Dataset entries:
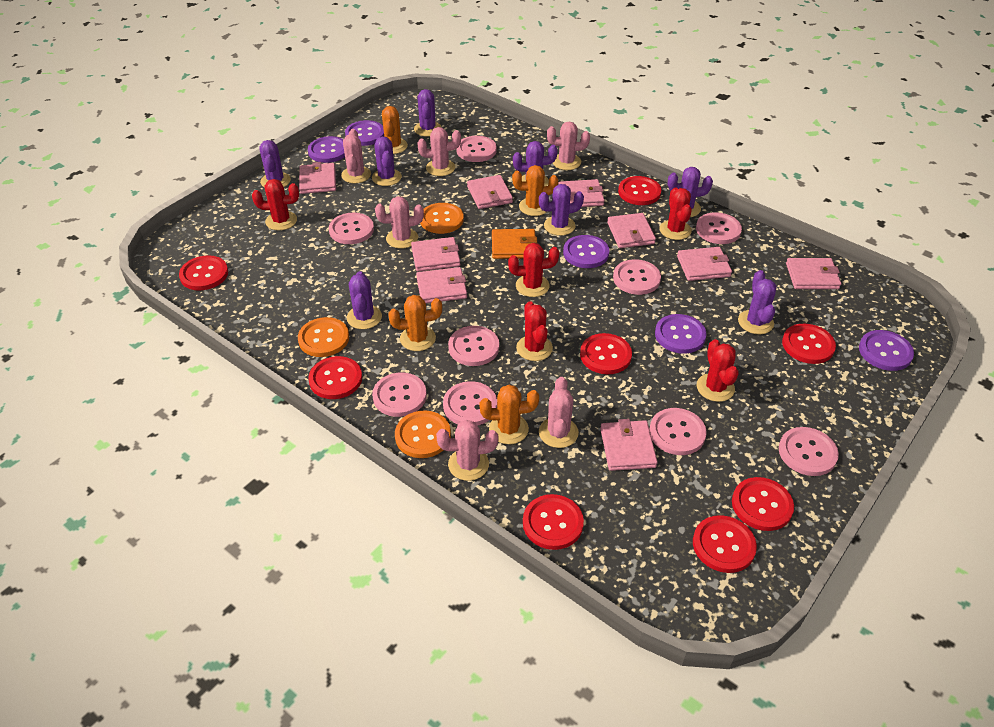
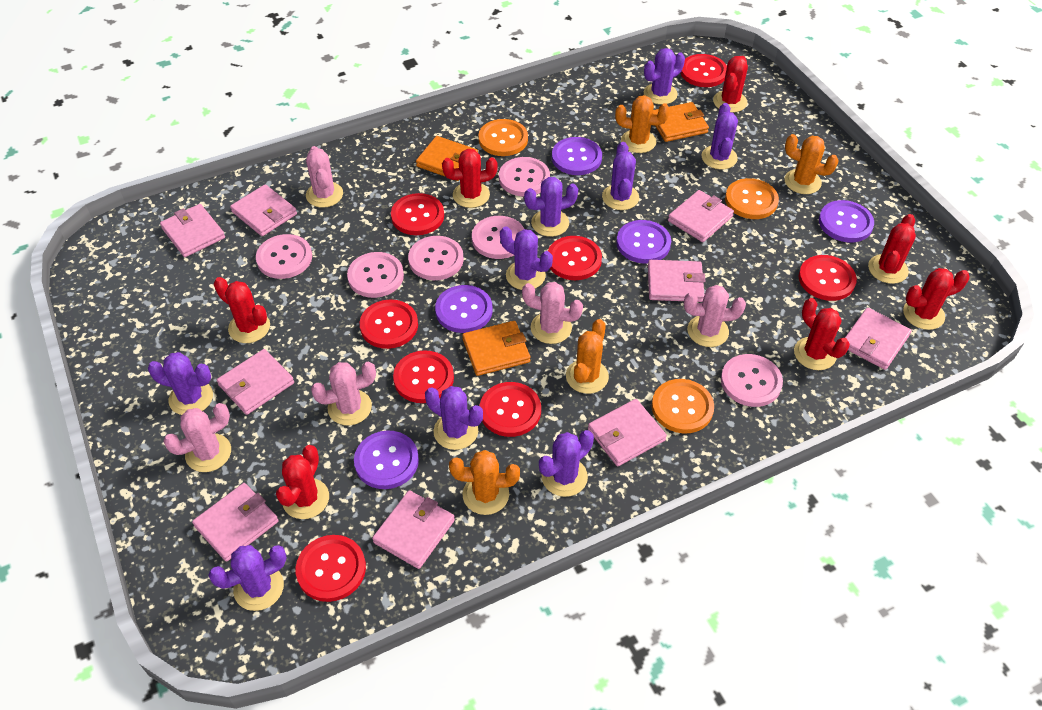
orange wallet: 1 -> 3
pink button: 9 -> 6
pink cactus: 6 -> 5
purple cactus: 8 -> 9
red cactus: 5 -> 7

Problem statement: Pull out all lines from the entries above that include the word "cactus".

Exercise answer:
pink cactus: 6 -> 5
purple cactus: 8 -> 9
red cactus: 5 -> 7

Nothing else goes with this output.